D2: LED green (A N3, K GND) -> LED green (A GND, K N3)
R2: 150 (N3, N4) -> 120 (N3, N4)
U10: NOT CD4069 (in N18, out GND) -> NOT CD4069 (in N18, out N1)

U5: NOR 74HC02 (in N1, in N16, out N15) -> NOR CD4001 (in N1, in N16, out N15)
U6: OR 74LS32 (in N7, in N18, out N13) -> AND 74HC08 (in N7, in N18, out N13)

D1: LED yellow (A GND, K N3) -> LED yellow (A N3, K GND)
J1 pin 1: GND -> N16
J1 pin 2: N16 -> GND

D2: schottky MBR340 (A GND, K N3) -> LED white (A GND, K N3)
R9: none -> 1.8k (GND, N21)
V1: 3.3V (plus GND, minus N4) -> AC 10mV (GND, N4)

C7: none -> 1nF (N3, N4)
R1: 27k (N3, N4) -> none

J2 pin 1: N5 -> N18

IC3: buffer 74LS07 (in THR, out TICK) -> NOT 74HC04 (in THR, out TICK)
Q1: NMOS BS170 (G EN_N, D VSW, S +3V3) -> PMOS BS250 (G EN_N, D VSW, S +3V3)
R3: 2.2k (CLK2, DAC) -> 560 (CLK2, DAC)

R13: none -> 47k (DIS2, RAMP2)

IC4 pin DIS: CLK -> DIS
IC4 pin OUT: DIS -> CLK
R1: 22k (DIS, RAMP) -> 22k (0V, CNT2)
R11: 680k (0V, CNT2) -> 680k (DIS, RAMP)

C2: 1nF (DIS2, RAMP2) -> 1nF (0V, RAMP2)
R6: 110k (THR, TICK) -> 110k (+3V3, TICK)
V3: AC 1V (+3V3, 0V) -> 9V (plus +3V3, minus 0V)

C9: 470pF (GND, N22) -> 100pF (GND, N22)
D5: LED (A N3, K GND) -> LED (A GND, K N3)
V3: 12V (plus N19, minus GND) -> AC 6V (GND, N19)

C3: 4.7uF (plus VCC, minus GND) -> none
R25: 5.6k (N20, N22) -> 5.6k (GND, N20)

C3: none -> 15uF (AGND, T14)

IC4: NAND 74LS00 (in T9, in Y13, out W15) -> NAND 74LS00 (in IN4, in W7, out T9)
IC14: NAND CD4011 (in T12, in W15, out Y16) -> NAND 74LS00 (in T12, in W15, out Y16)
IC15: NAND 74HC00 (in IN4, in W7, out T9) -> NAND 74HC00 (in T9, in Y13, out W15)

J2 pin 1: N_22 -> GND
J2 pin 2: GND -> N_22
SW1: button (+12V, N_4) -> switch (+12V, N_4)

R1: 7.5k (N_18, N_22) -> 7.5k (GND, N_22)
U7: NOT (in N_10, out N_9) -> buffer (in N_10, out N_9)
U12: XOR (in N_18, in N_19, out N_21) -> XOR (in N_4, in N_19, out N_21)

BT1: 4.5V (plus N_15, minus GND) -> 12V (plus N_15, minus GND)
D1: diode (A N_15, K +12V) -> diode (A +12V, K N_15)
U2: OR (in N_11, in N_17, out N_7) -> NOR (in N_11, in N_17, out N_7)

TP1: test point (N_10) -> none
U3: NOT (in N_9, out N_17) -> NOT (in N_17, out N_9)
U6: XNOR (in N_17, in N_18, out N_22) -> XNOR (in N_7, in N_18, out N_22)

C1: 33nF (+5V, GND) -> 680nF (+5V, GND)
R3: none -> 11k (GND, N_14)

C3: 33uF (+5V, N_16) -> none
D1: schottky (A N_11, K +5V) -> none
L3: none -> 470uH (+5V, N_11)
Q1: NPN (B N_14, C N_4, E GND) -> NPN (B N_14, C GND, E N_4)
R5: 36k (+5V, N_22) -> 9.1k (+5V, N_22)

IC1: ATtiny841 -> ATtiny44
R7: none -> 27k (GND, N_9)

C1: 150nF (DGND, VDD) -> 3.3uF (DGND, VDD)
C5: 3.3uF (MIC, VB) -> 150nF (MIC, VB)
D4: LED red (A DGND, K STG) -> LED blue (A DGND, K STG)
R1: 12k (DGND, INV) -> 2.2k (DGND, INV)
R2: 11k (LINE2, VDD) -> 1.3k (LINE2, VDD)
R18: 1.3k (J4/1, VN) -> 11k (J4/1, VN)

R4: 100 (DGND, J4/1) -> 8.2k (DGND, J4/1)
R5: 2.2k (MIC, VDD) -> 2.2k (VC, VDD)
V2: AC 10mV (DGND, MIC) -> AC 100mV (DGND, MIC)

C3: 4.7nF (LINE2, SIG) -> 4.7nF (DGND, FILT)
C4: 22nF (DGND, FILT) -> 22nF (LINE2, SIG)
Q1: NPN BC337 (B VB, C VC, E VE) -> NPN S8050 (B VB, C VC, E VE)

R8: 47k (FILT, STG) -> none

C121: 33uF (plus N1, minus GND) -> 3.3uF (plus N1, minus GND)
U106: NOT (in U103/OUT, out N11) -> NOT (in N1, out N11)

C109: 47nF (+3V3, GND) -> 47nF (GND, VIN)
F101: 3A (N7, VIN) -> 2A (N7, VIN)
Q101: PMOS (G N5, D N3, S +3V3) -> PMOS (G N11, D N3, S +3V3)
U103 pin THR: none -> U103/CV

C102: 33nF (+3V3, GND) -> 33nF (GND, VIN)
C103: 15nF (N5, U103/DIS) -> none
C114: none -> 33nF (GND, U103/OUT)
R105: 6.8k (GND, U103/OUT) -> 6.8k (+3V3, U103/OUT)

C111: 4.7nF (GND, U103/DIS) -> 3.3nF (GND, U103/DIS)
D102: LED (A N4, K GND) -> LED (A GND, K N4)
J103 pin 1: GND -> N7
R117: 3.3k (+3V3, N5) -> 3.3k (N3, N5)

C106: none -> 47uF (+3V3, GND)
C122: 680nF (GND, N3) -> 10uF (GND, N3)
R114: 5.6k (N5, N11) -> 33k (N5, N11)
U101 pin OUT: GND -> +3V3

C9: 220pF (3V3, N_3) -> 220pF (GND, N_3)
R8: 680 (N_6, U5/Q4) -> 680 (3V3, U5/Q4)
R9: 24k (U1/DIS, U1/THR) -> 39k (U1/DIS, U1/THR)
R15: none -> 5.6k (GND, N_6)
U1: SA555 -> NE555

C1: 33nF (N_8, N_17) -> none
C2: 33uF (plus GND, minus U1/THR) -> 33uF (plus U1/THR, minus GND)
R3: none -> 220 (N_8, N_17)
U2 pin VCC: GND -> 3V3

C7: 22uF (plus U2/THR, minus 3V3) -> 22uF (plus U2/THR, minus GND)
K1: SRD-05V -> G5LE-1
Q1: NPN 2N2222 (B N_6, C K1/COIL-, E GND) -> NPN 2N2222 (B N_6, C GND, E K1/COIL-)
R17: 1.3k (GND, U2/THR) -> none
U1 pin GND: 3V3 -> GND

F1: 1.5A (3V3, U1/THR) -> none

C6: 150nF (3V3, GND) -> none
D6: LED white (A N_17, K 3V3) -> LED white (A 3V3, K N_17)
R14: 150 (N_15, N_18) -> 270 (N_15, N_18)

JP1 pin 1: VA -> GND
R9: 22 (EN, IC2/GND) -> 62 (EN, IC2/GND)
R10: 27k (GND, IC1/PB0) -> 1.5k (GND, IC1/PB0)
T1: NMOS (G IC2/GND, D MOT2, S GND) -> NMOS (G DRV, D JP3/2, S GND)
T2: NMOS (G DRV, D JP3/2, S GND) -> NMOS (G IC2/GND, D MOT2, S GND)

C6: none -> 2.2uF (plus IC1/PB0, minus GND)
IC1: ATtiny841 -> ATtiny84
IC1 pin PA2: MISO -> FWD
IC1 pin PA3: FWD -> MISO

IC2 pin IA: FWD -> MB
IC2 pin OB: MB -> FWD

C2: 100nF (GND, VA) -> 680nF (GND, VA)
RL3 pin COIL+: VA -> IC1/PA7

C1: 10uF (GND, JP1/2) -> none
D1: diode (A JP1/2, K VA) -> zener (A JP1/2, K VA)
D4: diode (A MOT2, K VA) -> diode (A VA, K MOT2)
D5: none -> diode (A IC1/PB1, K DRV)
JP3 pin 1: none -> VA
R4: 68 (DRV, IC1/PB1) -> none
------------------------------
From the records above, copy each line in which the string "PMOS" occurs.

* **Answer to this task**:
Q1: NMOS BS170 (G EN_N, D VSW, S +3V3) -> PMOS BS250 (G EN_N, D VSW, S +3V3)
Q101: PMOS (G N5, D N3, S +3V3) -> PMOS (G N11, D N3, S +3V3)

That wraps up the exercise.